PROBLEM DESCRIPTION: Output, exactly as written, the lines of the data below from the one containing "(1030, 535) = (791, 224): orange" to the end.

Object state change records
○ ○ ○ ○
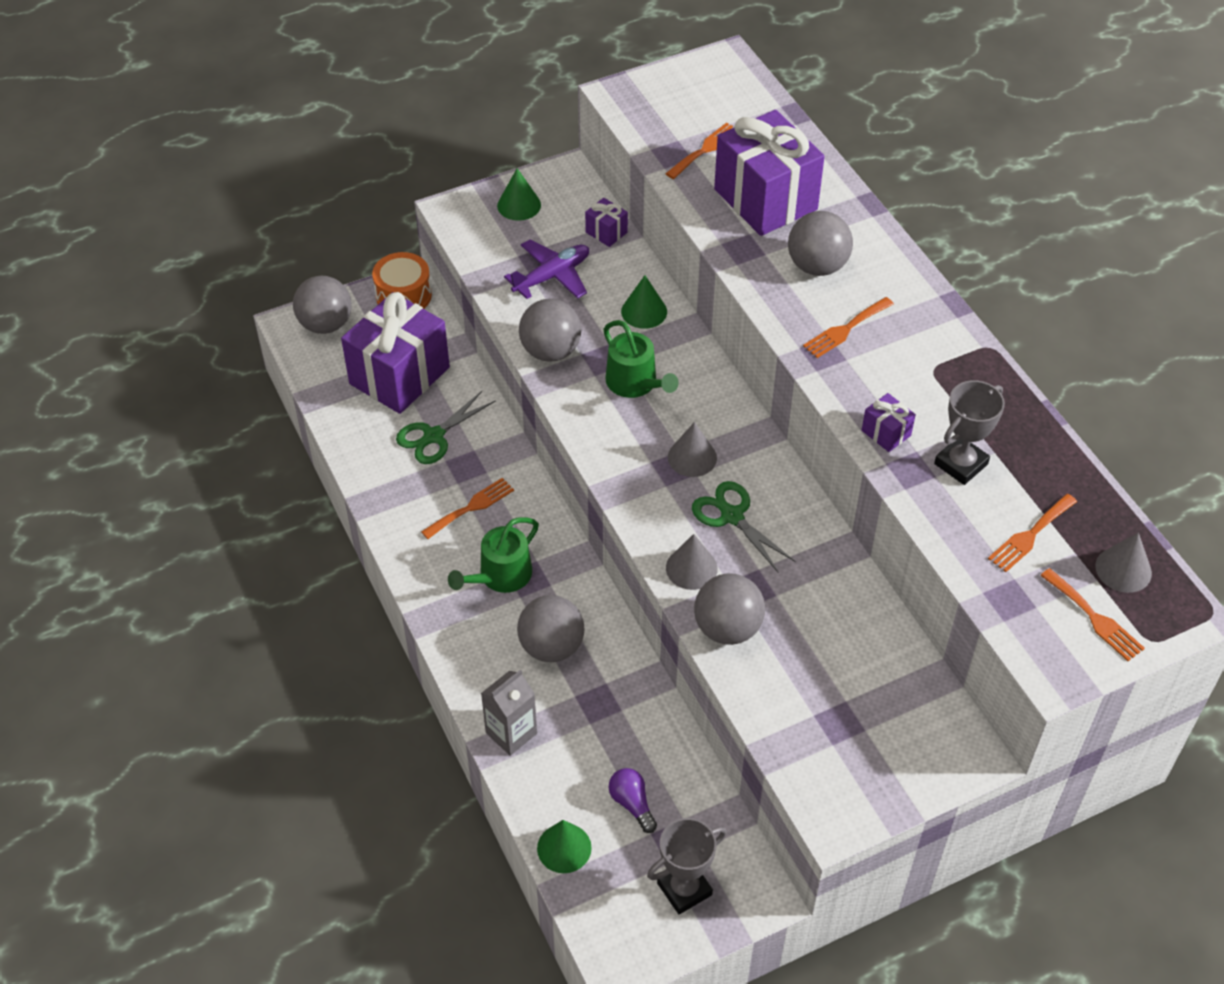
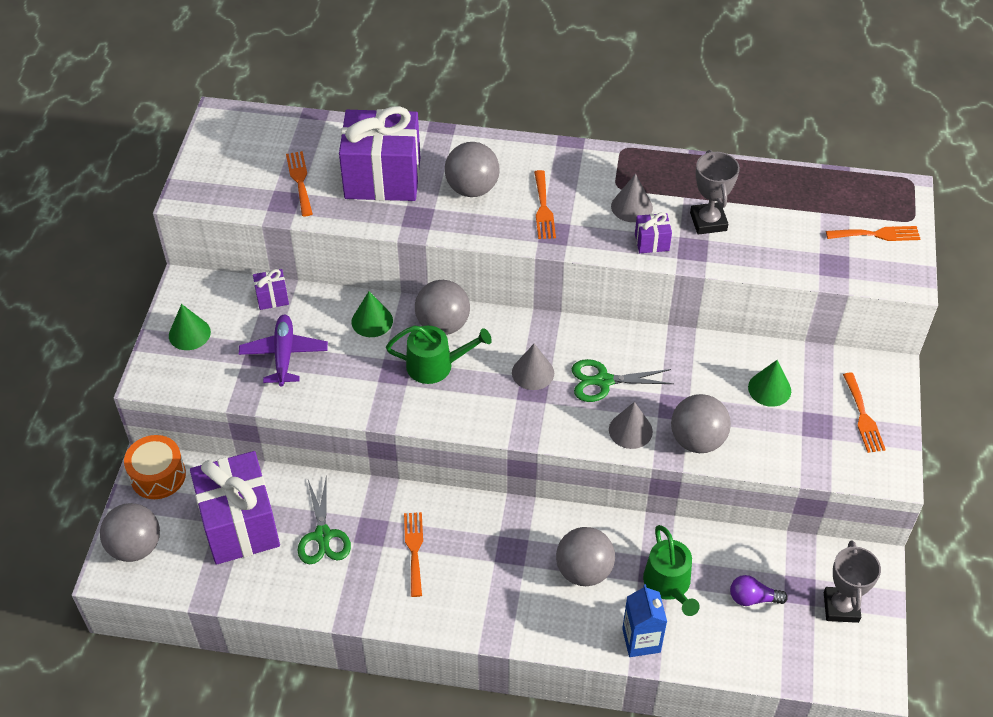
camera: 55 degrees left, 0 degrees up
(500, 576) = (494, 567): green watering can -> green watering can (669, 584)
(511, 733) = (641, 640): grey carton -> blue carton
(550, 351) = (358, 398): grey ball -> grey ball (443, 324)
(564, 848) = (761, 662): green cone -> green cone (769, 389)
(1030, 535) = (791, 224): orange fork -> orange fork (863, 416)
(1123, 569) = (850, 199): grey cone -> grey cone (631, 207)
○ ○ ○ ○
EXERCISE ANSWER:
(1030, 535) = (791, 224): orange fork -> orange fork (863, 416)
(1123, 569) = (850, 199): grey cone -> grey cone (631, 207)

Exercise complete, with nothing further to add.